#### TASK INSTRUCTIONS:
Output the records exactly, and drop each picture.

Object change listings
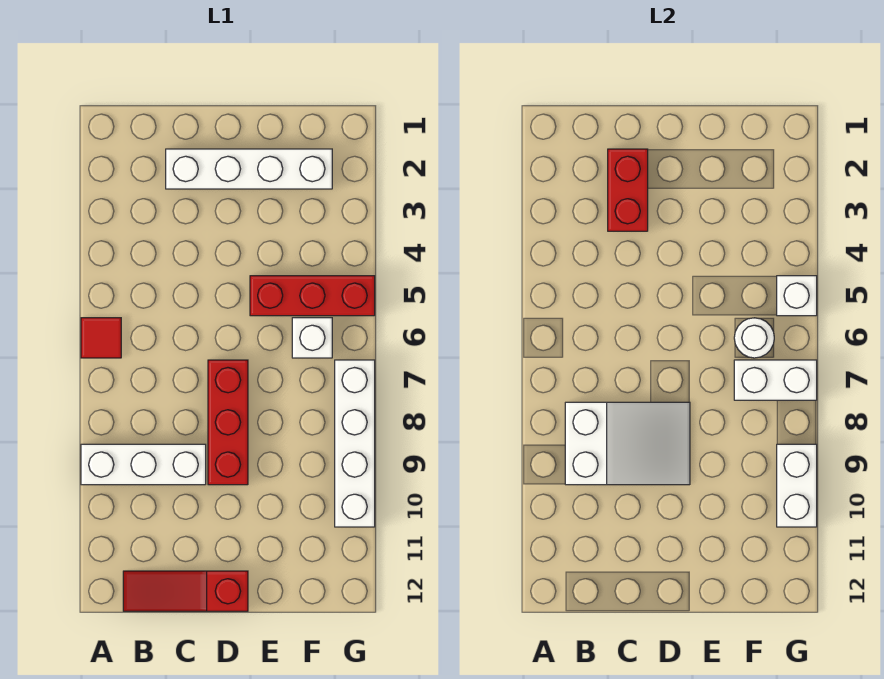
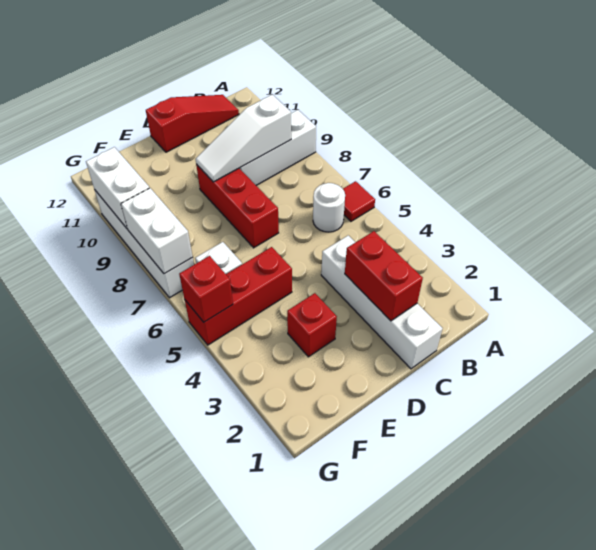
white slope B8:D9 level 2 top B -> white slope B9:D9 level 2 top B
white brick C2:F2 level 1 -> white brick C1:C4 level 1
none -> red brick E3 level 1
white round brick F6 level 2 -> white round brick B6 level 1
white brick F7:G7 level 2 -> white brick G7:G8 level 2
white brick G5 level 2 -> red brick G5 level 2

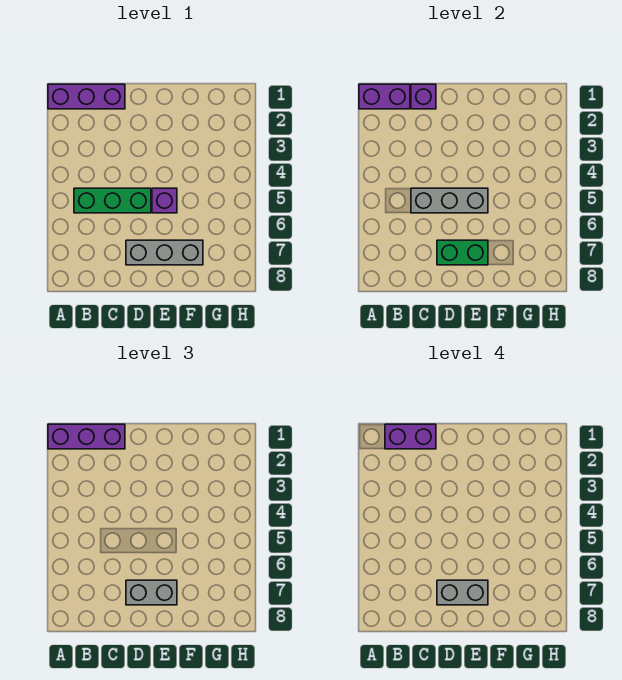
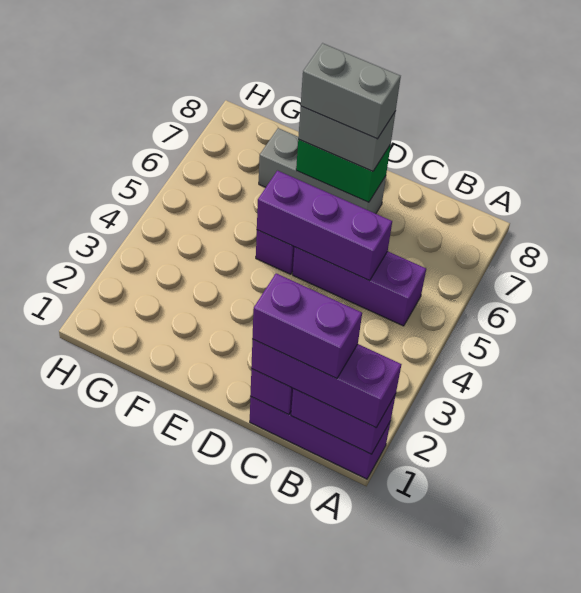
green brick B5:D5 level 1 -> purple brick B5:D5 level 1
grey brick C5:E5 level 2 -> purple brick C5:E5 level 2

#### ANSWER AREA:
white slope B8:D9 level 2 top B -> white slope B9:D9 level 2 top B
white brick C2:F2 level 1 -> white brick C1:C4 level 1
none -> red brick E3 level 1
white round brick F6 level 2 -> white round brick B6 level 1
white brick F7:G7 level 2 -> white brick G7:G8 level 2
white brick G5 level 2 -> red brick G5 level 2

green brick B5:D5 level 1 -> purple brick B5:D5 level 1
grey brick C5:E5 level 2 -> purple brick C5:E5 level 2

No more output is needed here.